=== Begin Enclosure ===
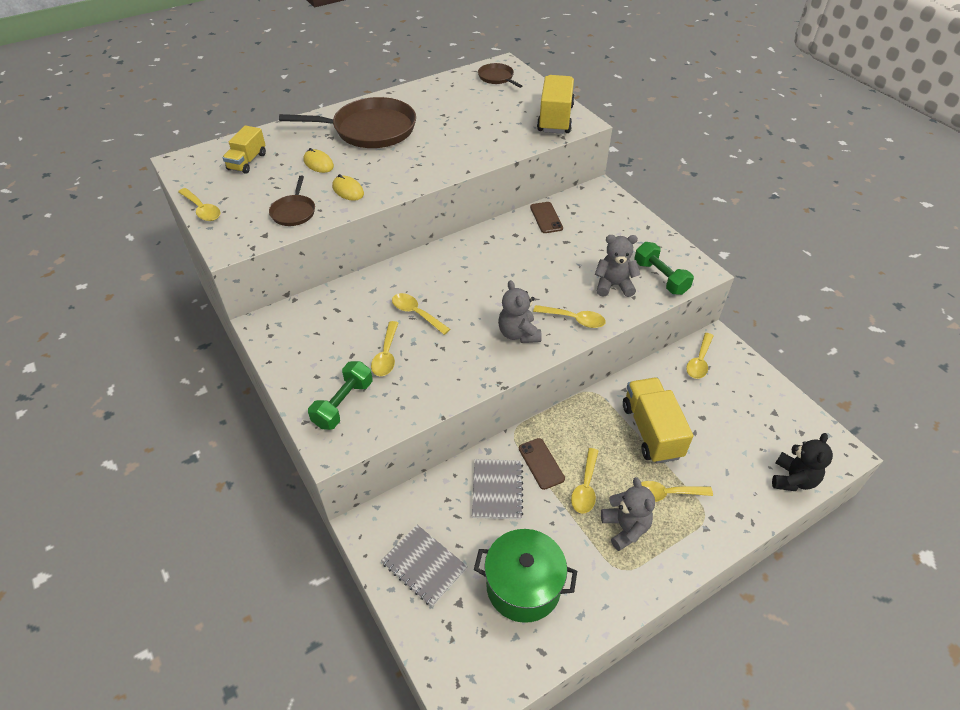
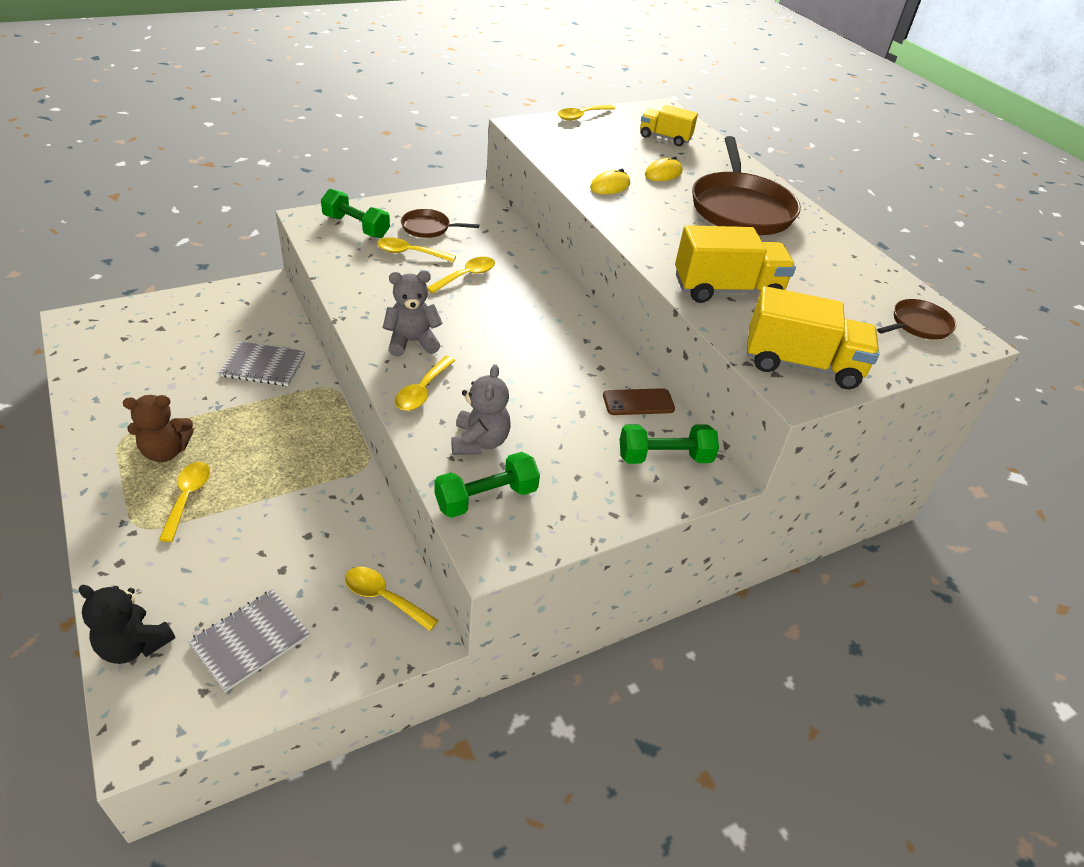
camera: 90 degrees right, 5 degrees down
brown pan [269,176,315,226] -> brown pan moved to [401,209,479,238]
grey notebook [381,525,468,607] -> grey notebook moved to [188,589,310,692]
green pot [474,529,577,623] -> none
brown phone [519,438,565,490] -> none
yellow spoon [571,448,598,513] -> none
grey teddy bear [601,477,655,551] -> brown teddy bear [123,395,194,462]
yellow truck [623,378,693,464] -> yellow truck moved to [675,225,796,303]
none -> green dumbbell [620,425,719,464]

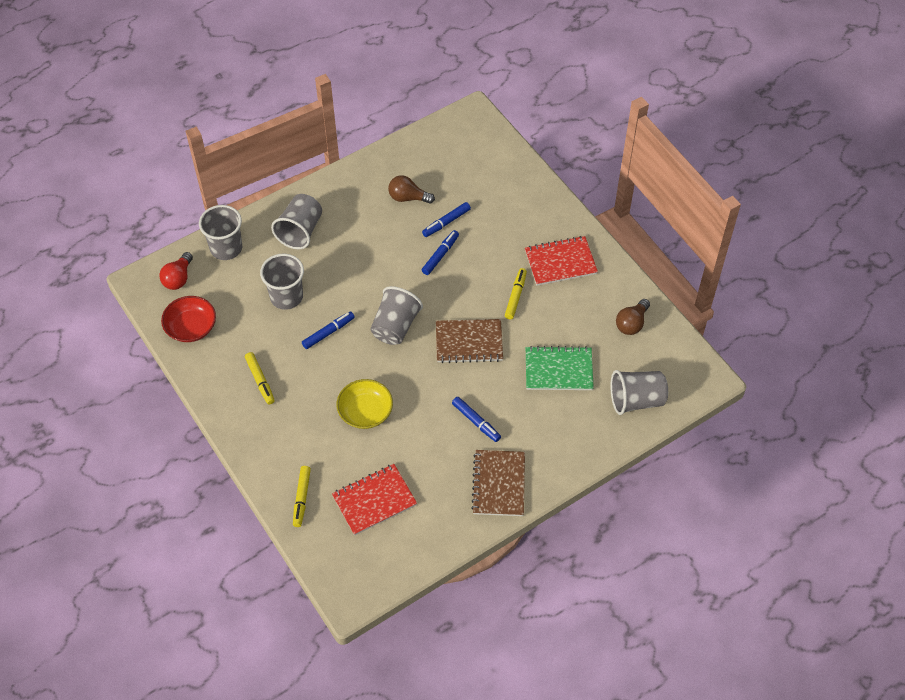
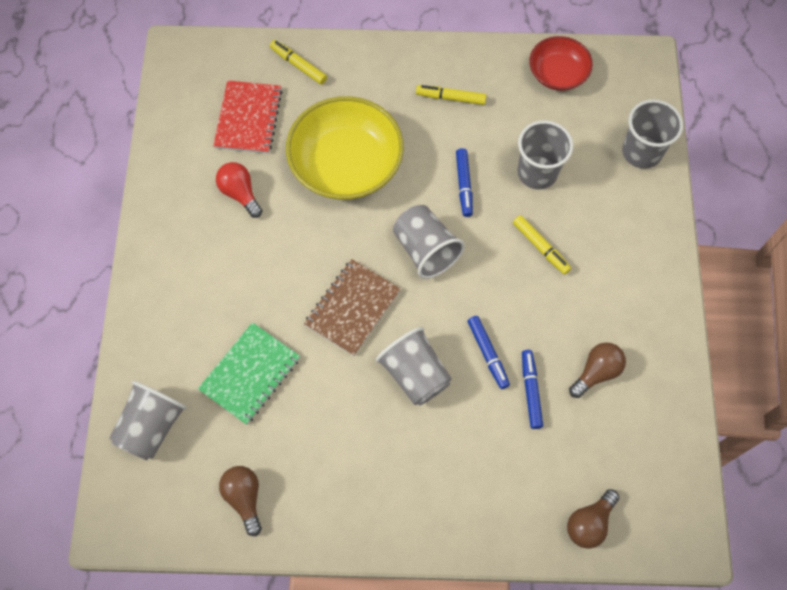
camera: 125 degrees right, 10 degrees up
red light bulb [159,252,193,290] -> red light bulb moved to [216,162,262,218]
grey cup [271,194,322,249] -> grey cup moved to [376,327,452,405]
yellow bowl [337,379,393,429] -> yellow bowl [286,96,404,200], size x1.75
blue marker [452,397,501,442] -> none
brown notebook [471,450,525,516] -> none
yellow marker [505,268,527,320] -> yellow marker moved to [513,215,571,275]
red notebook [525,236,598,286] -> none
none -> brown light bulb [567,489,620,549]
=== End Enclosure ===
Activity:
Everything from the top line of the data down to and including the line with "grey teddy bear" is to be copied, except the pictures.

Problem solution:
camera: 90 degrees right, 5 degrees down
brown pan [269,176,315,226] -> brown pan moved to [401,209,479,238]
grey notebook [381,525,468,607] -> grey notebook moved to [188,589,310,692]
green pot [474,529,577,623] -> none
brown phone [519,438,565,490] -> none
yellow spoon [571,448,598,513] -> none
grey teddy bear [601,477,655,551] -> brown teddy bear [123,395,194,462]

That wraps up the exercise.